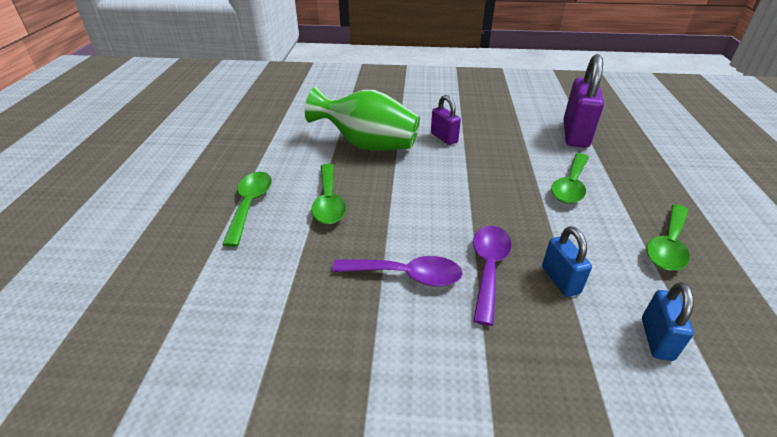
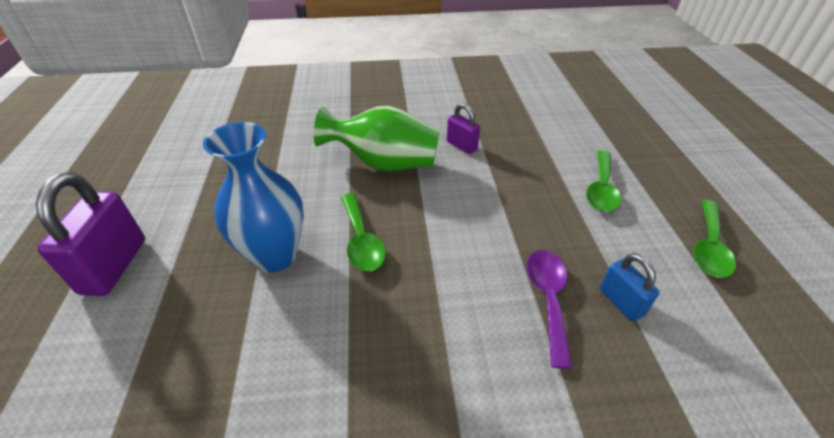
camera: 10 degrees left, 5 degrees up
(250, 205) = (275, 256): green spoon -> blue vase
(407, 275) = (468, 321): purple spoon -> none
(575, 134) = (590, 128): purple padlock -> purple padlock (114, 266)
(656, 339) = (726, 356): blue padlock -> none

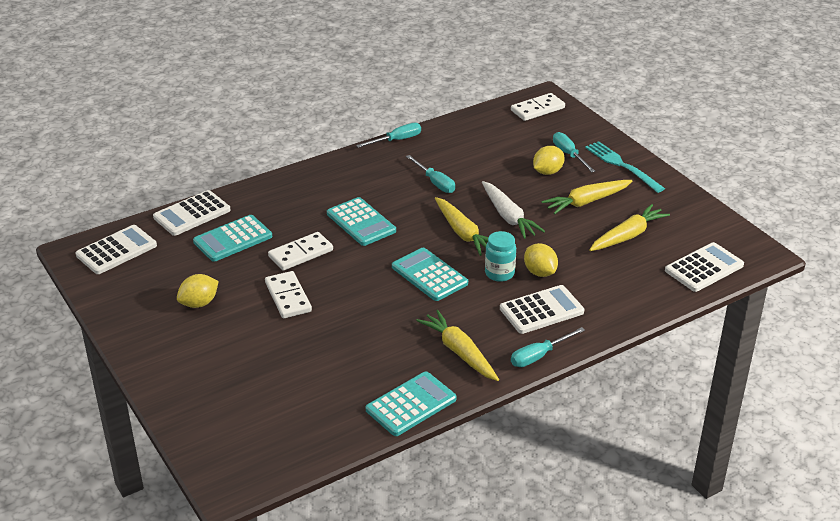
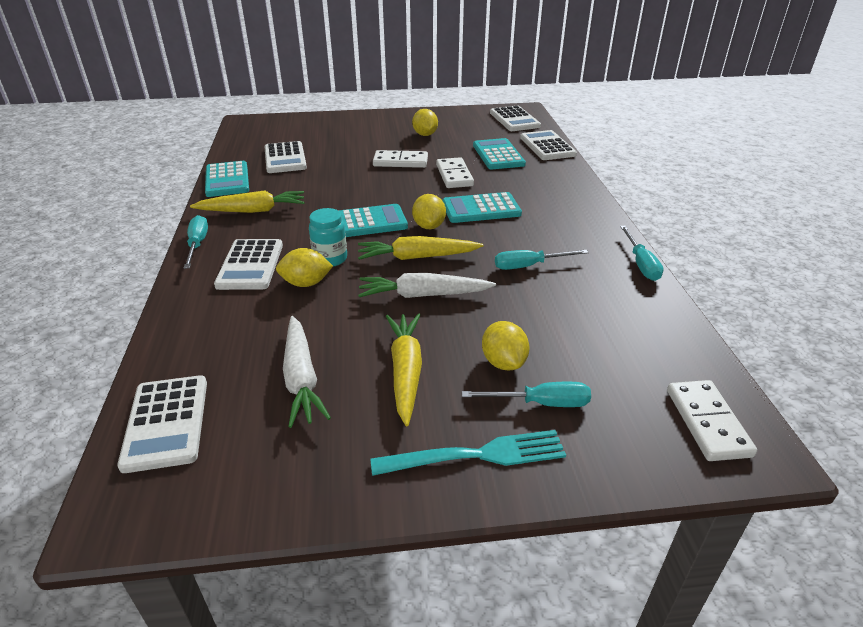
camera: 115 degrees right, 0 degrees up
(329, 386) = (285, 158): none -> white calculator
(411, 241) = (429, 226): none -> yellow lemon
(628, 236) = (301, 378): yellow carrot -> white carrot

Try it:
Starting with the first line of the material, print each line exactly until you have printed the line with "(329, 386) = (285, 158): none", and skip the pictures.

Response to the task:
camera: 10 degrees left, 5 degrees up
(250, 205) = (275, 256): green spoon -> blue vase
(407, 275) = (468, 321): purple spoon -> none
(575, 134) = (590, 128): purple padlock -> purple padlock (114, 266)
(656, 339) = (726, 356): blue padlock -> none

camera: 115 degrees right, 0 degrees up
(329, 386) = (285, 158): none -> white calculator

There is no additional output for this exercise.